--- Start INFORMATION SUPPLIED ---

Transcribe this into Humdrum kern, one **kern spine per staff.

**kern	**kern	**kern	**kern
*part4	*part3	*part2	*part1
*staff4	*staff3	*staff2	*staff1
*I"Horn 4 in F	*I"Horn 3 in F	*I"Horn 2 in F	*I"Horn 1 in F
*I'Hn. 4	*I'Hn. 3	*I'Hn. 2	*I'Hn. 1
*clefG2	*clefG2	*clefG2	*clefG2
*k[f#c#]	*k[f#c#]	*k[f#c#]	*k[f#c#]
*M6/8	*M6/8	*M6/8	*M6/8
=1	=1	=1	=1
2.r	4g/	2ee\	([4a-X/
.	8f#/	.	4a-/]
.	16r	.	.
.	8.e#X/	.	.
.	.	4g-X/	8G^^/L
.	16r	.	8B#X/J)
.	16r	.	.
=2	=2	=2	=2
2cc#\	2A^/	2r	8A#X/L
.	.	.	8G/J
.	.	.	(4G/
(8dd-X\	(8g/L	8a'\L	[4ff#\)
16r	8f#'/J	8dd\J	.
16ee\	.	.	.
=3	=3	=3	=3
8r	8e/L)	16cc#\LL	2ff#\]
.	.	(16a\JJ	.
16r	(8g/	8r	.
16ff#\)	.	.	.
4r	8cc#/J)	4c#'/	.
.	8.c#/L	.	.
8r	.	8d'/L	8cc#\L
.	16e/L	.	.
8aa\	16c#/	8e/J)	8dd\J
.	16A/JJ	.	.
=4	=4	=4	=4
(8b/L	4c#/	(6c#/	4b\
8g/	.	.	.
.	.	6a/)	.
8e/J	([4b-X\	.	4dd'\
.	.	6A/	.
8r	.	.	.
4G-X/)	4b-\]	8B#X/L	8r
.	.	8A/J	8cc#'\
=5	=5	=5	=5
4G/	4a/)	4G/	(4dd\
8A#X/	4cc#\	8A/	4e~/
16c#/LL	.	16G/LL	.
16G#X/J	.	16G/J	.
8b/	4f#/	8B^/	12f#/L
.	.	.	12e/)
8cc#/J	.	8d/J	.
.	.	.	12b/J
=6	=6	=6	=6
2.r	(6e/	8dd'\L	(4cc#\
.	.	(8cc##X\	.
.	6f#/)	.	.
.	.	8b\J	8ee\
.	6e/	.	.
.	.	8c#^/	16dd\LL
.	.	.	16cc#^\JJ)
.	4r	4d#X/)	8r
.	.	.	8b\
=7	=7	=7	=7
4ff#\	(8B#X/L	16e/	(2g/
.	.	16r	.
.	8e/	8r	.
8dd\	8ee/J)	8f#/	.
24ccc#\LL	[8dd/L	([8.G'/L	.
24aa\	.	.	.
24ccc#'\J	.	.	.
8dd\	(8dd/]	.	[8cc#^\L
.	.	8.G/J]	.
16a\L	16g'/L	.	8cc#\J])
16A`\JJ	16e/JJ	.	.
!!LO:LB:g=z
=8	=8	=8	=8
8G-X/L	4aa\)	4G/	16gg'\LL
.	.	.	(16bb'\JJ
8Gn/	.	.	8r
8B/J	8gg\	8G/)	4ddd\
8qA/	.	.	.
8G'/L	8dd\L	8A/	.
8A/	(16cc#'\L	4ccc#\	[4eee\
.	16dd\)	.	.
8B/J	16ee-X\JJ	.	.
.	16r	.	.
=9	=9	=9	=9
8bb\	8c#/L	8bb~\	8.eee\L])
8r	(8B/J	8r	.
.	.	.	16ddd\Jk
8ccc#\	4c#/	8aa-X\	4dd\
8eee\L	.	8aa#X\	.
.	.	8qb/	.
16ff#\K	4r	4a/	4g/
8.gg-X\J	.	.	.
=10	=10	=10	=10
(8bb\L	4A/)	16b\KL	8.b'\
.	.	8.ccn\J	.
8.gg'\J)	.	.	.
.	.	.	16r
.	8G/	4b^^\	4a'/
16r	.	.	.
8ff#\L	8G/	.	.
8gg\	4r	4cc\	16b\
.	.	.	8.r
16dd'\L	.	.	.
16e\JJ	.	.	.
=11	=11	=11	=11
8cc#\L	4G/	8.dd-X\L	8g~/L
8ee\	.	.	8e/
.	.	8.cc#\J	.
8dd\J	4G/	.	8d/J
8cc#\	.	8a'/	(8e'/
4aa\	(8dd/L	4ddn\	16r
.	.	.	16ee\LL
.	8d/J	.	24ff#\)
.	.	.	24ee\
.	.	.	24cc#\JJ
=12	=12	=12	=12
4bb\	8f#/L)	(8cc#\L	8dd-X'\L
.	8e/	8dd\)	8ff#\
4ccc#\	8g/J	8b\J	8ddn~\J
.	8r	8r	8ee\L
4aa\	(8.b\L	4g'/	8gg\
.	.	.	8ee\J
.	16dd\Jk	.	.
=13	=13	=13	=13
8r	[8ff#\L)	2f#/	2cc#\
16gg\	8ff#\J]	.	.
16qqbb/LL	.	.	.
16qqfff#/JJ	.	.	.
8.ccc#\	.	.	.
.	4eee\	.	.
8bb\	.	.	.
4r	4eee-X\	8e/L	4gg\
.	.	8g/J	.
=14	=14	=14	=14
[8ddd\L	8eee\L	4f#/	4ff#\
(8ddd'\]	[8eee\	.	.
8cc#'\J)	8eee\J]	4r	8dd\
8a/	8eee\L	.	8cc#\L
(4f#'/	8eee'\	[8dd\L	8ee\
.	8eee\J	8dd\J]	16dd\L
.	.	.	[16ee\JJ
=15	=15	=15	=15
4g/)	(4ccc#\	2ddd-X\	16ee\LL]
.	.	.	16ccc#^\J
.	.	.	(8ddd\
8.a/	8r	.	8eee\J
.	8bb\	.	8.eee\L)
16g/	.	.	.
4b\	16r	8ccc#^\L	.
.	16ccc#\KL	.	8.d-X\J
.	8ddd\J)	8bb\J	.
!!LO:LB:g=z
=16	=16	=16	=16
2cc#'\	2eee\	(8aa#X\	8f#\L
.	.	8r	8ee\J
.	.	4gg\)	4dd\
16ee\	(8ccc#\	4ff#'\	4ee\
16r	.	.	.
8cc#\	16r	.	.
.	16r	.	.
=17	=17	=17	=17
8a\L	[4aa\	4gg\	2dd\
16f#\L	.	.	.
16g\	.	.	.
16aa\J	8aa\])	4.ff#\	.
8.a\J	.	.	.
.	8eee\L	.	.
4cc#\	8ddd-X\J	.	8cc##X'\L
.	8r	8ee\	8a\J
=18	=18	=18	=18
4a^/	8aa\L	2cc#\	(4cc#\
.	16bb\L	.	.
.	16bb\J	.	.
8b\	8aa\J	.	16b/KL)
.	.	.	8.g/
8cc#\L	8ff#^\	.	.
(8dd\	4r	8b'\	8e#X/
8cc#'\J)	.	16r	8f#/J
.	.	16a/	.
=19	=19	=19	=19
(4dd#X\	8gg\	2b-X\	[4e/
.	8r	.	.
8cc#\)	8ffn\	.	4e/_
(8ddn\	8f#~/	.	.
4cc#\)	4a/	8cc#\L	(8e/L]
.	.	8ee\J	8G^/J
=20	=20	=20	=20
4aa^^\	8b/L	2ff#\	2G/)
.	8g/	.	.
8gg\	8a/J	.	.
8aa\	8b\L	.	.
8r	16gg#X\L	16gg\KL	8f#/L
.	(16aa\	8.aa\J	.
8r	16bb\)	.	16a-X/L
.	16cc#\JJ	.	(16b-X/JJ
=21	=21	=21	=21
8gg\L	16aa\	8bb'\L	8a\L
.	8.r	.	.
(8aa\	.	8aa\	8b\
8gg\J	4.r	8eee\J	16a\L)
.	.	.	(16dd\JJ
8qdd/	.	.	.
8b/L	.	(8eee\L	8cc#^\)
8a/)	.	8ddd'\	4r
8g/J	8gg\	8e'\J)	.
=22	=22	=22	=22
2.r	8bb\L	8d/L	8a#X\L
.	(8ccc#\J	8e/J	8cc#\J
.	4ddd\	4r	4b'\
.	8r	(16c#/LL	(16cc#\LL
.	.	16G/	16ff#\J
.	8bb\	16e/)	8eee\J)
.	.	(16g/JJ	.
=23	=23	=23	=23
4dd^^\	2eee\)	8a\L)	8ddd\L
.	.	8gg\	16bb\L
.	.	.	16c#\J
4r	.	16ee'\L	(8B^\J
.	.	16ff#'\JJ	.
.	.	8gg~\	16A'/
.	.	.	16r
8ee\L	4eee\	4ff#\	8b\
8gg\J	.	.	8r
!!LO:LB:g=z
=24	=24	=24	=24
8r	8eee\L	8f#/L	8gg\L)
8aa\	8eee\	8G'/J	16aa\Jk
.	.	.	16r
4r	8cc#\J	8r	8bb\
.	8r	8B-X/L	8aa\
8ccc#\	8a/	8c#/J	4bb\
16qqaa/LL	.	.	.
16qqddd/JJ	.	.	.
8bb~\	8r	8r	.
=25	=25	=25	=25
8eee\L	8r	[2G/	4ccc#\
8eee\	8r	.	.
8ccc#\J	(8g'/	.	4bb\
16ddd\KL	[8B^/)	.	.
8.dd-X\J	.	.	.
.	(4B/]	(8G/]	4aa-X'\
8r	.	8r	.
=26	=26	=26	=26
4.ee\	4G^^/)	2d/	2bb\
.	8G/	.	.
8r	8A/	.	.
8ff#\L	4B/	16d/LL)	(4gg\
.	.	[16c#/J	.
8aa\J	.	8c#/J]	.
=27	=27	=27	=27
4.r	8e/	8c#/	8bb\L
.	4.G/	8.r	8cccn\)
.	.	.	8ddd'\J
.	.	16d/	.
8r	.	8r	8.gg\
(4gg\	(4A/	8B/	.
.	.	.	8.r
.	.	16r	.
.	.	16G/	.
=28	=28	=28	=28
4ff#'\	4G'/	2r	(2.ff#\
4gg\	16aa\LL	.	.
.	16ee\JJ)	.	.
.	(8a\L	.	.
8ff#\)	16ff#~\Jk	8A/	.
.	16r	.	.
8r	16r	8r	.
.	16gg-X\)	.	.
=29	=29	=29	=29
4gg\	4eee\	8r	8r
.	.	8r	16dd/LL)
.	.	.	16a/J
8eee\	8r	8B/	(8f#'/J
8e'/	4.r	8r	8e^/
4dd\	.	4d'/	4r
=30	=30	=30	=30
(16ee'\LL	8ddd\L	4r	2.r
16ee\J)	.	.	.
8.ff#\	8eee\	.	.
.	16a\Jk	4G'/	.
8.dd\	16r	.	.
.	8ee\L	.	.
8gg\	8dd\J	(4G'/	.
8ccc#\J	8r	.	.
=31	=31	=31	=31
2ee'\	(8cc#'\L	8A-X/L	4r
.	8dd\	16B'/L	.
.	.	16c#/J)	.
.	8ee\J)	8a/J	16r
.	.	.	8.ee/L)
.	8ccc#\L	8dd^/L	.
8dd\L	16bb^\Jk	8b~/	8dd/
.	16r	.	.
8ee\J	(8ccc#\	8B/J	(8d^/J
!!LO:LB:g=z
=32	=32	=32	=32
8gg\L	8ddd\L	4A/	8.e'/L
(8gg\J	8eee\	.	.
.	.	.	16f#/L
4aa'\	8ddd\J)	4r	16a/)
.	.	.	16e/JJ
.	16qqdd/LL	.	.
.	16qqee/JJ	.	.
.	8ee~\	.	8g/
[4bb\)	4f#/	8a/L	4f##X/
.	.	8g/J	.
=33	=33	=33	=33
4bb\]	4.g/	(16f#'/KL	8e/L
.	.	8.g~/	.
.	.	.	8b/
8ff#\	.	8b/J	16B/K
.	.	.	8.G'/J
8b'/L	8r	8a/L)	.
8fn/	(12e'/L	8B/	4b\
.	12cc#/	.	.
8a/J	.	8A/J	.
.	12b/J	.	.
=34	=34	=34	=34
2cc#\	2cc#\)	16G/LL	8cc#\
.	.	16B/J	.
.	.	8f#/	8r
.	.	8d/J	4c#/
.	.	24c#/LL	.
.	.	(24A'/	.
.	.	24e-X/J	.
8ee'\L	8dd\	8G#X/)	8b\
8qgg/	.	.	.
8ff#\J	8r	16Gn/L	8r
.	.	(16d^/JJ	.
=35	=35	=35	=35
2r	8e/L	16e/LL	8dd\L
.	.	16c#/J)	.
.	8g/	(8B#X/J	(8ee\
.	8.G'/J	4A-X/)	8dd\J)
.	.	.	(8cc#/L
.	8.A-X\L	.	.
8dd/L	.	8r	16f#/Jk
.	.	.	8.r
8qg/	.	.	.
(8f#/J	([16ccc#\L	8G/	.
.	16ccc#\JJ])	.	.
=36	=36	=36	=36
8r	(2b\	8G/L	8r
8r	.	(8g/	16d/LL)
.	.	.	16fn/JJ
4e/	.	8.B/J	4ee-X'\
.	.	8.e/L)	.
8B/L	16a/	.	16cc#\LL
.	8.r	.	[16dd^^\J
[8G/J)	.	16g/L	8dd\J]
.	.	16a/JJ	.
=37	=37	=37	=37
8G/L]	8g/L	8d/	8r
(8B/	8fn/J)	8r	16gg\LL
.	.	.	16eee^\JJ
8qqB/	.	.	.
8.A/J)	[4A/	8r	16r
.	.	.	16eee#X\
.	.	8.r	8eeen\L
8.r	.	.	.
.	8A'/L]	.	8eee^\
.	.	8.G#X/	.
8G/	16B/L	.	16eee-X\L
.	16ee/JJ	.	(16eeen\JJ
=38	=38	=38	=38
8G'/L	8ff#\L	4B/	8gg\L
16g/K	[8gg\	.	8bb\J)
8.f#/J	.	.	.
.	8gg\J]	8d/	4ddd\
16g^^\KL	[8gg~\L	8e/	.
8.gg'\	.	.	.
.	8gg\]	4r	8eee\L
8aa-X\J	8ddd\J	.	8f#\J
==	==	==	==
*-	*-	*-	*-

--- End INFORMATION SUPPLIED ---

EXERCISE REQUIREMENTS: Identify every line in the listing above that contains the string "kern", and copy each of those lines in full. The match is case-sensitive.

RIGHT ANSWER:
Transcribe this into Humdrum kern, one **kern spine per staff.
**kern	**kern	**kern	**kern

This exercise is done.